→ **What to work on**
Repeat the entire listing below exactly.

→ **Raw data**
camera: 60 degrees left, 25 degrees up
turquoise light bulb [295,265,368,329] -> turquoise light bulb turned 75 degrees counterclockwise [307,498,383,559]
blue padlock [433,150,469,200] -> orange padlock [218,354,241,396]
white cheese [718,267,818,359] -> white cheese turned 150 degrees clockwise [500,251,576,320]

→ **Expected answer**
camera: 60 degrees left, 25 degrees up
turquoise light bulb [295,265,368,329] -> turquoise light bulb turned 75 degrees counterclockwise [307,498,383,559]
blue padlock [433,150,469,200] -> orange padlock [218,354,241,396]
white cheese [718,267,818,359] -> white cheese turned 150 degrees clockwise [500,251,576,320]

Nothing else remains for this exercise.